▼

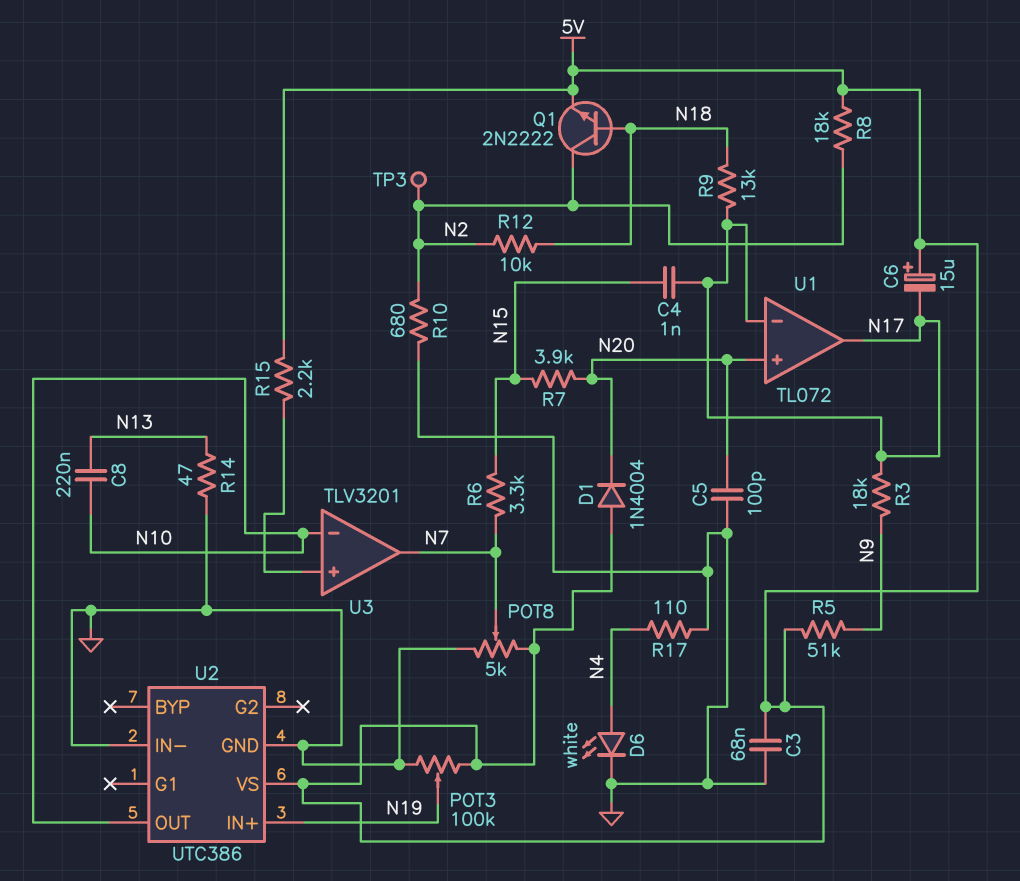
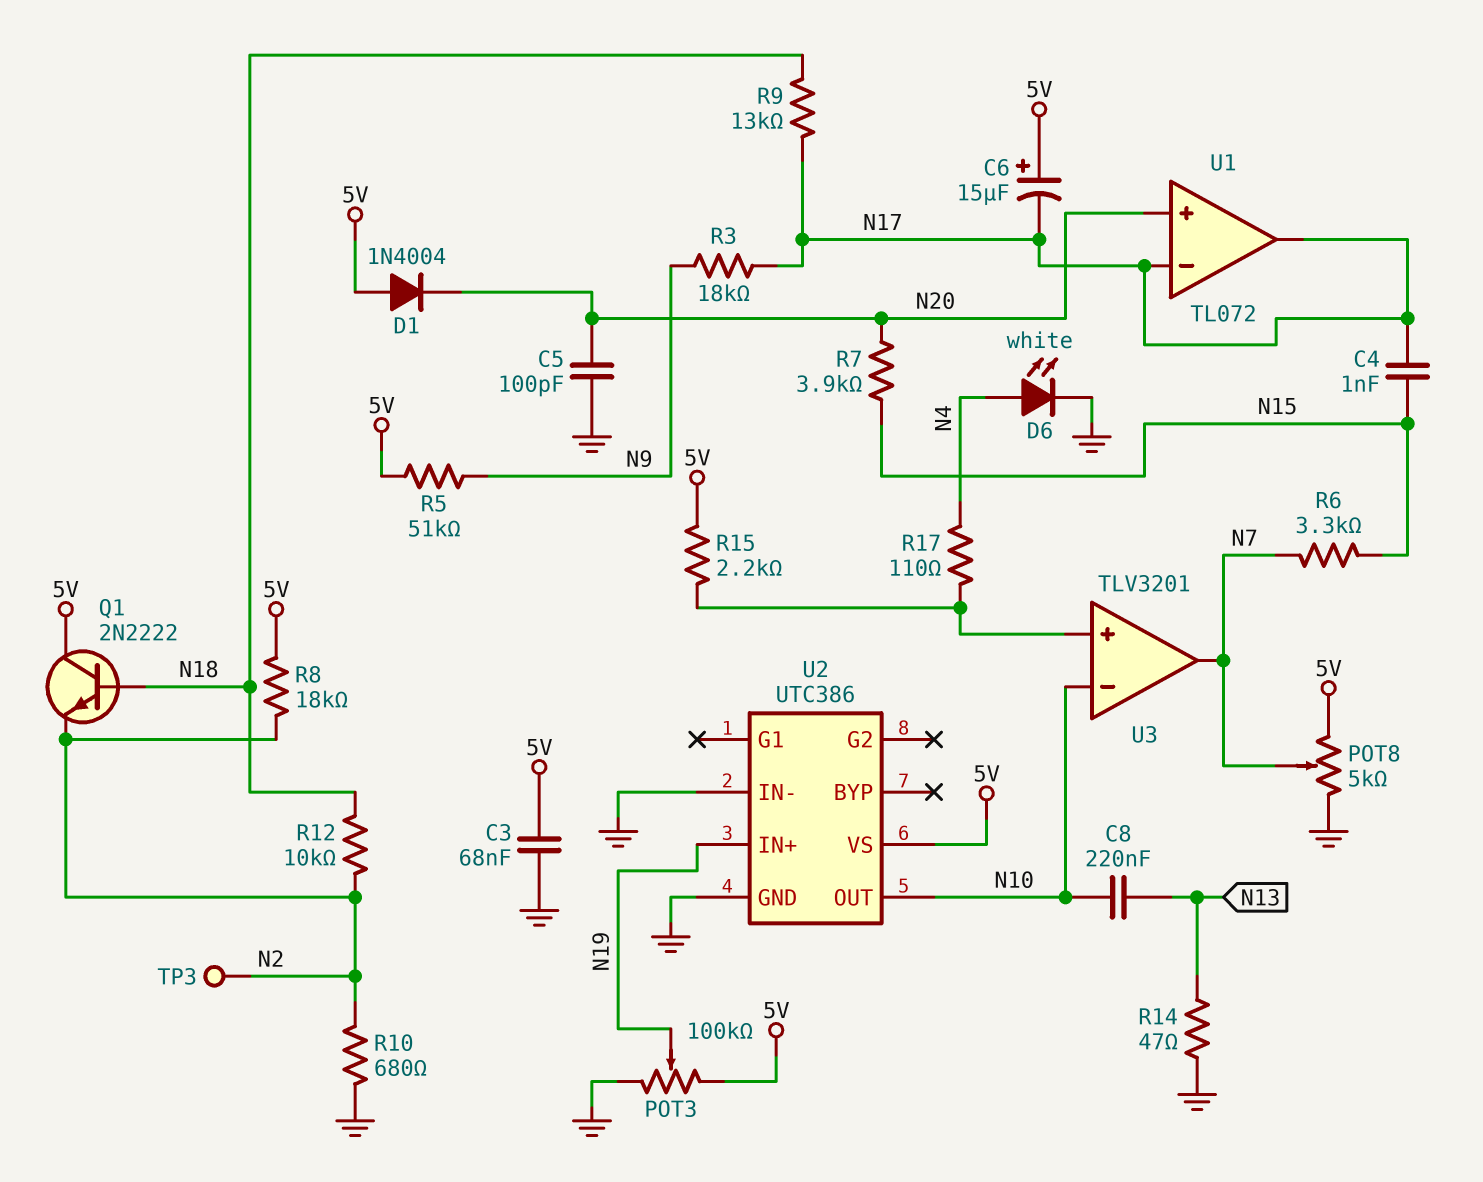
Q1: NPN 2N2222 (B N18, C N2, E 5V) -> NPN 2N2222 (B N18, C 5V, E N2)
R17: 110 (GND, N4) -> 110 (N4, U3/in+)

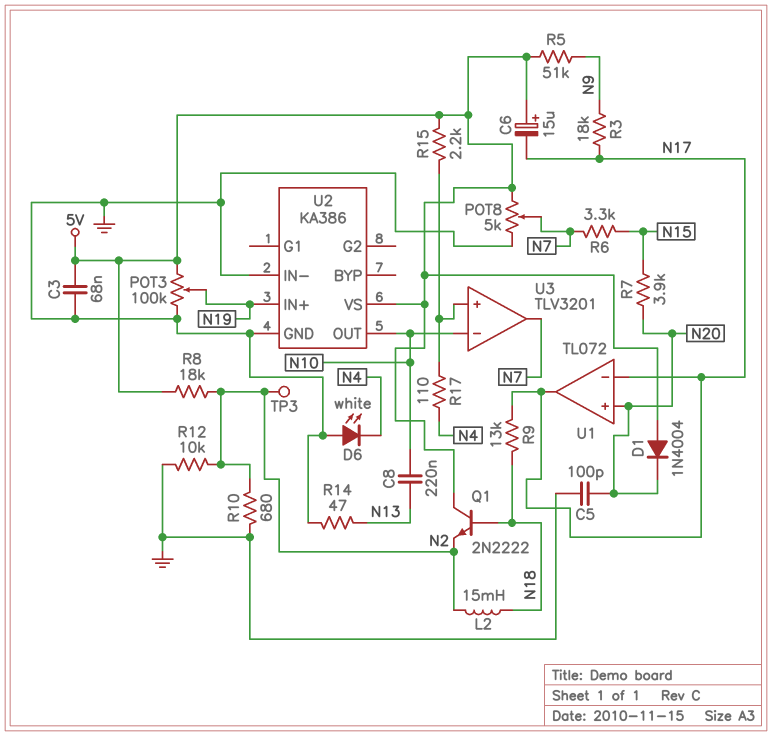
C4: 1nF (N15, N17) -> none
D6: LED white (A N4, K GND) -> LED white (A GND, K N4)
L2: none -> 15mH (N2, N18)
R12: 10k (N2, N18) -> 10k (GND, N2)
U2: UTC386 -> KA386

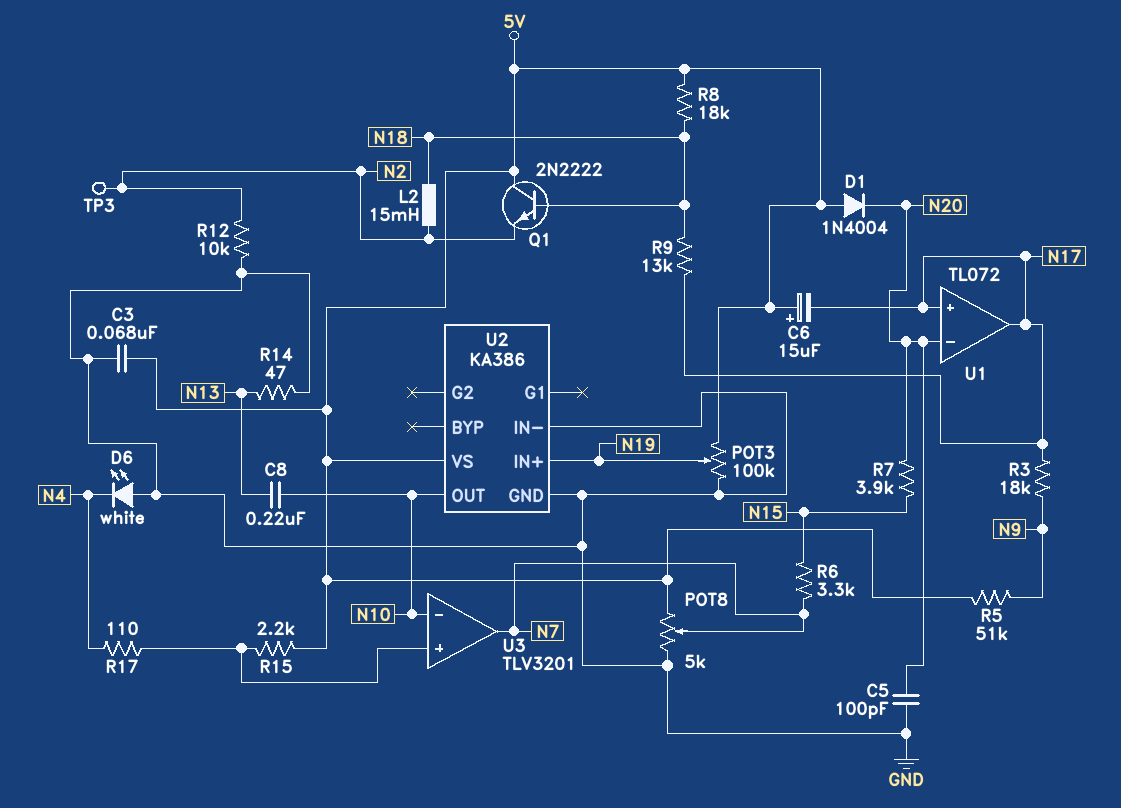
R8: 18k (5V, N2) -> 18k (5V, N18)
R10: 680 (GND, N2) -> none
U1 pin in+: N20 -> N17
U1 pin in-: N17 -> N20

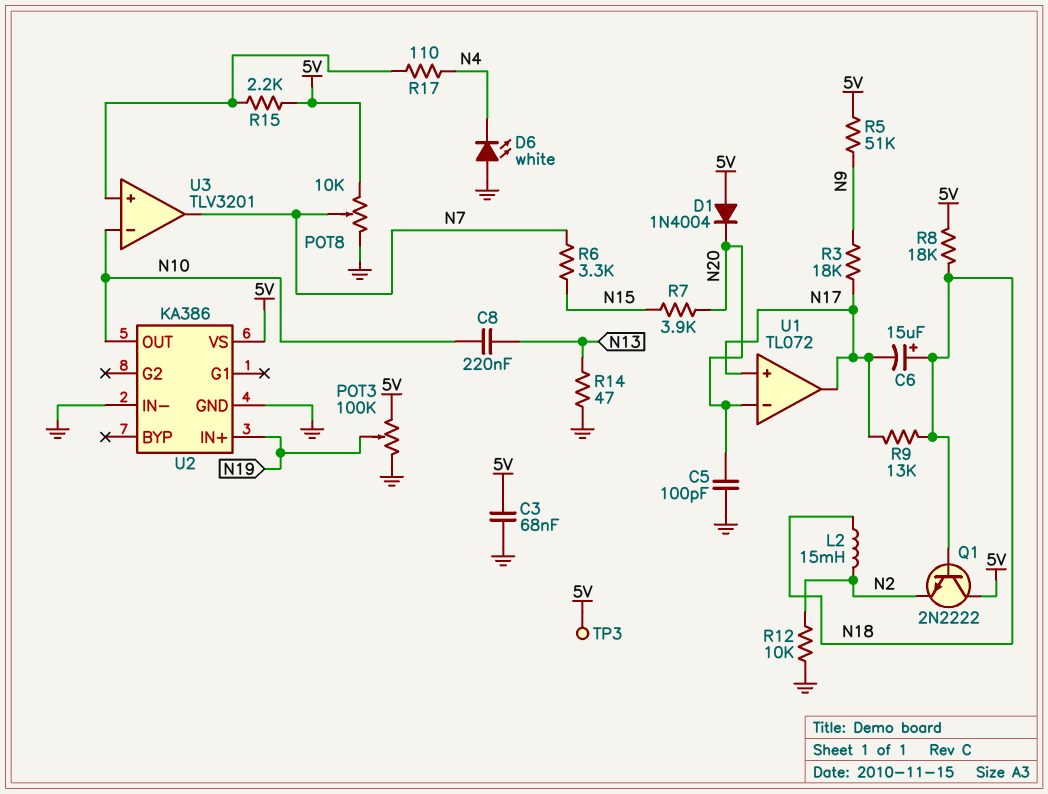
C6: 15uF (plus 5V, minus N17) -> 15uF (plus N18, minus N17)
POT8: 5k (5V, GND, wiper N7) -> 10k (5V, GND, wiper N7)
TP3: test point (N2) -> test point (5V)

▲

*TASK STATEMENT*
Could you write out, unchanged, the line with "POT8: 5k (5V, GND, wiper" and every line after it in the data above?

*EXERCISE OUTPUT*
POT8: 5k (5V, GND, wiper N7) -> 10k (5V, GND, wiper N7)
TP3: test point (N2) -> test point (5V)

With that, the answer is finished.